Could you return every line of the material that contains the word "relocated"?

Start of SUPPLIED MATERIAL

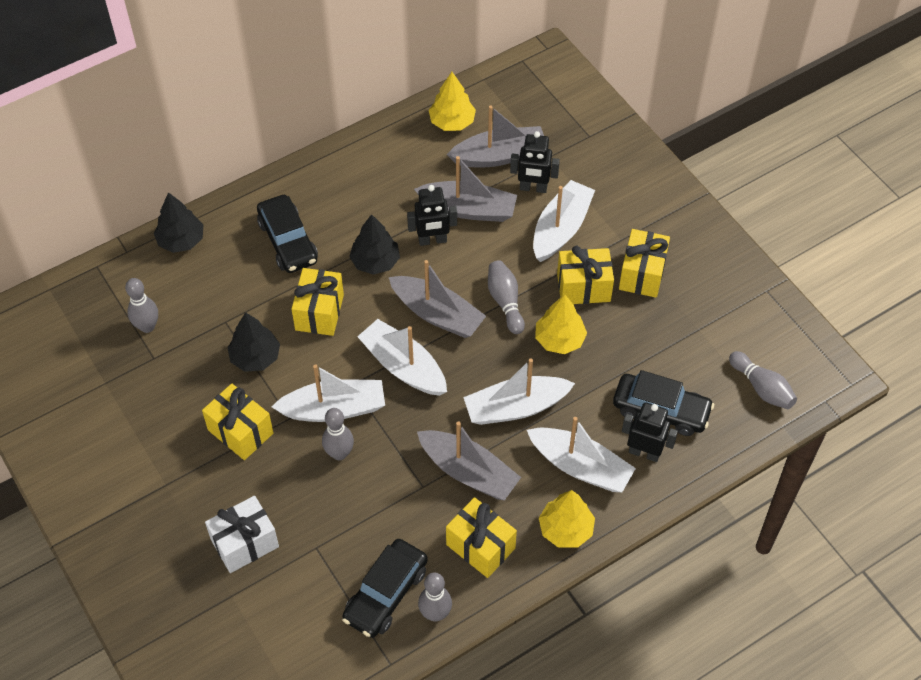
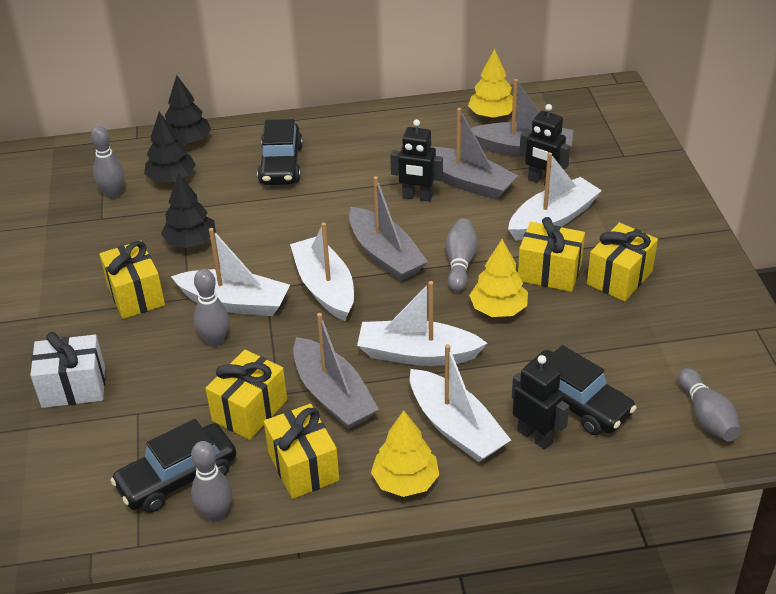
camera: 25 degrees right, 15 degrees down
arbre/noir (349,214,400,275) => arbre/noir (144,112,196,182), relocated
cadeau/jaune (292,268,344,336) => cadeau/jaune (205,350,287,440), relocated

End of SUPPLIED MATERIAL

• OUTPUT FOR THIS TASK:
arbre/noir (349,214,400,275) => arbre/noir (144,112,196,182), relocated
cadeau/jaune (292,268,344,336) => cadeau/jaune (205,350,287,440), relocated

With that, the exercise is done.